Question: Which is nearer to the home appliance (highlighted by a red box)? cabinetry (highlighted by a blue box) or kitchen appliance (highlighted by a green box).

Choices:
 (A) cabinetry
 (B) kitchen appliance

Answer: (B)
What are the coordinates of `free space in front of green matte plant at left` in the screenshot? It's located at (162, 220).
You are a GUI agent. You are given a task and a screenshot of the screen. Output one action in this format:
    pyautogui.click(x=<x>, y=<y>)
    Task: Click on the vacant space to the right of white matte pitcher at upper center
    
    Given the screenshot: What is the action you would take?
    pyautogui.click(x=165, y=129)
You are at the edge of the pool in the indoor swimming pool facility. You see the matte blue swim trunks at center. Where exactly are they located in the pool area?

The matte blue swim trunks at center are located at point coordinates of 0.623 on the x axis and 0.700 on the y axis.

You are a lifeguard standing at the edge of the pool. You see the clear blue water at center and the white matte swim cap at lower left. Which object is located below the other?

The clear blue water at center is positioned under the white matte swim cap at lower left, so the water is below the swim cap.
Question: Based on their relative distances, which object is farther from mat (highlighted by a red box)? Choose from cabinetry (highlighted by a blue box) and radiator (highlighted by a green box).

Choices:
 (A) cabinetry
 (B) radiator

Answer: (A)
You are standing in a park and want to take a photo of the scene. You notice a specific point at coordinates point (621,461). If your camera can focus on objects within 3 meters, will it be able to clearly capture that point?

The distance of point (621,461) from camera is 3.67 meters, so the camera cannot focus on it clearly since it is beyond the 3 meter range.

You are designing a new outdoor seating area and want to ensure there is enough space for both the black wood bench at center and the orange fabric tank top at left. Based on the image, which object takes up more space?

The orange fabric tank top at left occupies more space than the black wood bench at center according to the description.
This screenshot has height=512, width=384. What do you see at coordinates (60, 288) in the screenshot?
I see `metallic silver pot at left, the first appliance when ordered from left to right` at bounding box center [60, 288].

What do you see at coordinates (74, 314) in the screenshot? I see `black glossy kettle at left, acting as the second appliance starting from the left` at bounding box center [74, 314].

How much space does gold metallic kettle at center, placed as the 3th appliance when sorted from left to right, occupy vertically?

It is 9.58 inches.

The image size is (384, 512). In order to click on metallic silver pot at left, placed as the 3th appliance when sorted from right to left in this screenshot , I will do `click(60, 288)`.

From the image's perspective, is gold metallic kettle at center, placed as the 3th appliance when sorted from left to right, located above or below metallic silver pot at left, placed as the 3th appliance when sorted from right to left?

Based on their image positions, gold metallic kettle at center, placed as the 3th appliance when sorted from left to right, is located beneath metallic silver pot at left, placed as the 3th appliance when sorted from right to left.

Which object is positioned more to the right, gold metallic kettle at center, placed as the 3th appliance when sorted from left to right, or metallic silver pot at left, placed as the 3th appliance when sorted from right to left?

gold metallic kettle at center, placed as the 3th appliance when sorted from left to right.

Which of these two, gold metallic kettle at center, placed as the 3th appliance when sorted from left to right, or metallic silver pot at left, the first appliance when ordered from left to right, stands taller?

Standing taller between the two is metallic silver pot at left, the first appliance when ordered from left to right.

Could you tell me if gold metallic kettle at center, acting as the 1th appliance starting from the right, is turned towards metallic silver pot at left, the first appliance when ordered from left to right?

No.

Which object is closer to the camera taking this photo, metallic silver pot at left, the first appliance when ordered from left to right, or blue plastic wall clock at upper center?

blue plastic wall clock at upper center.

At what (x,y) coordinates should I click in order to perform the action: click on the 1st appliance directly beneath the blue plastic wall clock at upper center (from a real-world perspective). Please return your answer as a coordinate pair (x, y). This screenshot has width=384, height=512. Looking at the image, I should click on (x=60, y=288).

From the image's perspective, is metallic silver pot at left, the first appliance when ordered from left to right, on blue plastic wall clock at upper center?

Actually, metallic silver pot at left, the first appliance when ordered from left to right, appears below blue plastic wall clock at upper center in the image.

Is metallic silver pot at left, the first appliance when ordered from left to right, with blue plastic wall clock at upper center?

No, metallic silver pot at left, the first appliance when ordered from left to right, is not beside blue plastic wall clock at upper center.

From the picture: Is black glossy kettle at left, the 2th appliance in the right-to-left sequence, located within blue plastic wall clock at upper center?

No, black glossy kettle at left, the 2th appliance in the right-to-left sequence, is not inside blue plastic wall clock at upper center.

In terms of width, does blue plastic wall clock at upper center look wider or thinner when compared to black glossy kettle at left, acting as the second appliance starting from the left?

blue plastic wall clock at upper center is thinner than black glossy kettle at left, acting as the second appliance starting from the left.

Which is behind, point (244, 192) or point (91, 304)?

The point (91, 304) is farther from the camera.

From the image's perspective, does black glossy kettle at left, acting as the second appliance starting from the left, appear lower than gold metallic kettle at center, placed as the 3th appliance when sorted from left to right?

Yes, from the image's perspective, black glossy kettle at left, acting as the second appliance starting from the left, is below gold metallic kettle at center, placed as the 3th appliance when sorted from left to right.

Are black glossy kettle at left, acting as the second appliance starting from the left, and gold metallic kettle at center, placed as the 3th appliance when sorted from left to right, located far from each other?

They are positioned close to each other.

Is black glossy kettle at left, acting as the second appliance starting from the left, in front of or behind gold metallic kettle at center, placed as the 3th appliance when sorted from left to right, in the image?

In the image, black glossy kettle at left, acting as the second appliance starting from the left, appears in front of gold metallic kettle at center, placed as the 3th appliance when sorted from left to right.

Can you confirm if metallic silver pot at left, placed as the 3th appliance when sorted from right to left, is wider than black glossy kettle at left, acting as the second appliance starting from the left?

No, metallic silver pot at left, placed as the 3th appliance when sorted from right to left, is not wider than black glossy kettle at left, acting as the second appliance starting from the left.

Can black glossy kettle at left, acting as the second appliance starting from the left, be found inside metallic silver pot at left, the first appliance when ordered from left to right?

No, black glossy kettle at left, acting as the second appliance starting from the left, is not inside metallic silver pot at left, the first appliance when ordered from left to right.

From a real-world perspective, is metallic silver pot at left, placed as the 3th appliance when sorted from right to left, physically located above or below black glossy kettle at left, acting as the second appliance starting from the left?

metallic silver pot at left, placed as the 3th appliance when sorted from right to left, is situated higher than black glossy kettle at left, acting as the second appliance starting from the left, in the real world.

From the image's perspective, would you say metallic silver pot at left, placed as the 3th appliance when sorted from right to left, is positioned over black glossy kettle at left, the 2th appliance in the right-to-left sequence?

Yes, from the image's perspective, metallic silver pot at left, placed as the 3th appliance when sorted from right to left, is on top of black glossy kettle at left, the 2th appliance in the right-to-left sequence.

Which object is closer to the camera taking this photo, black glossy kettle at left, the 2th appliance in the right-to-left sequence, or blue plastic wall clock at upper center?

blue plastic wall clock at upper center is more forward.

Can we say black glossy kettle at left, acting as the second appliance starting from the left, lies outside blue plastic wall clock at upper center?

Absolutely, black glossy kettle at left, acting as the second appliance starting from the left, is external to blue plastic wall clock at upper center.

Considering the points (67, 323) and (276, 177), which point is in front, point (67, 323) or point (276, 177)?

┄┄┄┄┄┄┄┄┄┄┄┄┄┄┄┄┄┄┄┄

#### ZIEL
Bearbeite die obigen Zeilen, indem du „cabinetry“ überall durch „shelving“ ersetzt. Alles Übrige bleibt unverändert.

#### ÜBUNGSLÖSUNG
Question: Which is nearer to the home appliance (highlighted by a red box)? shelving (highlighted by a blue box) or kitchen appliance (highlighted by a green box).

Choices:
 (A) shelving
 (B) kitchen appliance

Answer: (B)
What are the coordinates of `free space in front of green matte plant at left` in the screenshot? It's located at (162, 220).
You are a GUI agent. You are given a task and a screenshot of the screen. Output one action in this format:
    pyautogui.click(x=<x>, y=<y>)
    Task: Click on the vacant space to the right of white matte pitcher at upper center
    
    Given the screenshot: What is the action you would take?
    pyautogui.click(x=165, y=129)
You are at the edge of the pool in the indoor swimming pool facility. You see the matte blue swim trunks at center. Where exactly are they located in the pool area?

The matte blue swim trunks at center are located at point coordinates of 0.623 on the x axis and 0.700 on the y axis.

You are a lifeguard standing at the edge of the pool. You see the clear blue water at center and the white matte swim cap at lower left. Which object is located below the other?

The clear blue water at center is positioned under the white matte swim cap at lower left, so the water is below the swim cap.
Question: Based on their relative distances, which object is farther from mat (highlighted by a red box)? Choose from shelving (highlighted by a blue box) and radiator (highlighted by a green box).

Choices:
 (A) shelving
 (B) radiator

Answer: (A)
You are standing in a park and want to take a photo of the scene. You notice a specific point at coordinates point (621,461). If your camera can focus on objects within 3 meters, will it be able to clearly capture that point?

The distance of point (621,461) from camera is 3.67 meters, so the camera cannot focus on it clearly since it is beyond the 3 meter range.

You are designing a new outdoor seating area and want to ensure there is enough space for both the black wood bench at center and the orange fabric tank top at left. Based on the image, which object takes up more space?

The orange fabric tank top at left occupies more space than the black wood bench at center according to the description.
This screenshot has height=512, width=384. What do you see at coordinates (60, 288) in the screenshot?
I see `metallic silver pot at left, the first appliance when ordered from left to right` at bounding box center [60, 288].

What do you see at coordinates (74, 314) in the screenshot? I see `black glossy kettle at left, acting as the second appliance starting from the left` at bounding box center [74, 314].

How much space does gold metallic kettle at center, placed as the 3th appliance when sorted from left to right, occupy vertically?

It is 9.58 inches.

The image size is (384, 512). In order to click on metallic silver pot at left, placed as the 3th appliance when sorted from right to left in this screenshot , I will do `click(60, 288)`.

From the image's perspective, is gold metallic kettle at center, placed as the 3th appliance when sorted from left to right, located above or below metallic silver pot at left, placed as the 3th appliance when sorted from right to left?

Based on their image positions, gold metallic kettle at center, placed as the 3th appliance when sorted from left to right, is located beneath metallic silver pot at left, placed as the 3th appliance when sorted from right to left.

Which object is positioned more to the right, gold metallic kettle at center, placed as the 3th appliance when sorted from left to right, or metallic silver pot at left, placed as the 3th appliance when sorted from right to left?

gold metallic kettle at center, placed as the 3th appliance when sorted from left to right.

Which of these two, gold metallic kettle at center, placed as the 3th appliance when sorted from left to right, or metallic silver pot at left, the first appliance when ordered from left to right, stands taller?

Standing taller between the two is metallic silver pot at left, the first appliance when ordered from left to right.

Could you tell me if gold metallic kettle at center, acting as the 1th appliance starting from the right, is turned towards metallic silver pot at left, the first appliance when ordered from left to right?

No.

Which object is closer to the camera taking this photo, metallic silver pot at left, the first appliance when ordered from left to right, or blue plastic wall clock at upper center?

blue plastic wall clock at upper center.

At what (x,y) coordinates should I click in order to perform the action: click on the 1st appliance directly beneath the blue plastic wall clock at upper center (from a real-world perspective). Please return your answer as a coordinate pair (x, y). This screenshot has width=384, height=512. Looking at the image, I should click on (x=60, y=288).

From the image's perspective, is metallic silver pot at left, the first appliance when ordered from left to right, on blue plastic wall clock at upper center?

Actually, metallic silver pot at left, the first appliance when ordered from left to right, appears below blue plastic wall clock at upper center in the image.

Is metallic silver pot at left, the first appliance when ordered from left to right, with blue plastic wall clock at upper center?

No, metallic silver pot at left, the first appliance when ordered from left to right, is not beside blue plastic wall clock at upper center.

From the picture: Is black glossy kettle at left, the 2th appliance in the right-to-left sequence, located within blue plastic wall clock at upper center?

No, black glossy kettle at left, the 2th appliance in the right-to-left sequence, is not inside blue plastic wall clock at upper center.

In terms of width, does blue plastic wall clock at upper center look wider or thinner when compared to black glossy kettle at left, acting as the second appliance starting from the left?

blue plastic wall clock at upper center is thinner than black glossy kettle at left, acting as the second appliance starting from the left.

Which is behind, point (244, 192) or point (91, 304)?

The point (91, 304) is farther from the camera.

From the image's perspective, does black glossy kettle at left, acting as the second appliance starting from the left, appear lower than gold metallic kettle at center, placed as the 3th appliance when sorted from left to right?

Yes, from the image's perspective, black glossy kettle at left, acting as the second appliance starting from the left, is below gold metallic kettle at center, placed as the 3th appliance when sorted from left to right.

Are black glossy kettle at left, acting as the second appliance starting from the left, and gold metallic kettle at center, placed as the 3th appliance when sorted from left to right, located far from each other?

They are positioned close to each other.

Is black glossy kettle at left, acting as the second appliance starting from the left, in front of or behind gold metallic kettle at center, placed as the 3th appliance when sorted from left to right, in the image?

In the image, black glossy kettle at left, acting as the second appliance starting from the left, appears in front of gold metallic kettle at center, placed as the 3th appliance when sorted from left to right.

Can you confirm if metallic silver pot at left, placed as the 3th appliance when sorted from right to left, is wider than black glossy kettle at left, acting as the second appliance starting from the left?

No, metallic silver pot at left, placed as the 3th appliance when sorted from right to left, is not wider than black glossy kettle at left, acting as the second appliance starting from the left.

Can black glossy kettle at left, acting as the second appliance starting from the left, be found inside metallic silver pot at left, the first appliance when ordered from left to right?

No, black glossy kettle at left, acting as the second appliance starting from the left, is not inside metallic silver pot at left, the first appliance when ordered from left to right.

From a real-world perspective, is metallic silver pot at left, placed as the 3th appliance when sorted from right to left, physically located above or below black glossy kettle at left, acting as the second appliance starting from the left?

metallic silver pot at left, placed as the 3th appliance when sorted from right to left, is situated higher than black glossy kettle at left, acting as the second appliance starting from the left, in the real world.

From the image's perspective, would you say metallic silver pot at left, placed as the 3th appliance when sorted from right to left, is positioned over black glossy kettle at left, the 2th appliance in the right-to-left sequence?

Yes, from the image's perspective, metallic silver pot at left, placed as the 3th appliance when sorted from right to left, is on top of black glossy kettle at left, the 2th appliance in the right-to-left sequence.

Which object is closer to the camera taking this photo, black glossy kettle at left, the 2th appliance in the right-to-left sequence, or blue plastic wall clock at upper center?

blue plastic wall clock at upper center is more forward.

Can we say black glossy kettle at left, acting as the second appliance starting from the left, lies outside blue plastic wall clock at upper center?

Absolutely, black glossy kettle at left, acting as the second appliance starting from the left, is external to blue plastic wall clock at upper center.

Considering the points (67, 323) and (276, 177), which point is in front, point (67, 323) or point (276, 177)?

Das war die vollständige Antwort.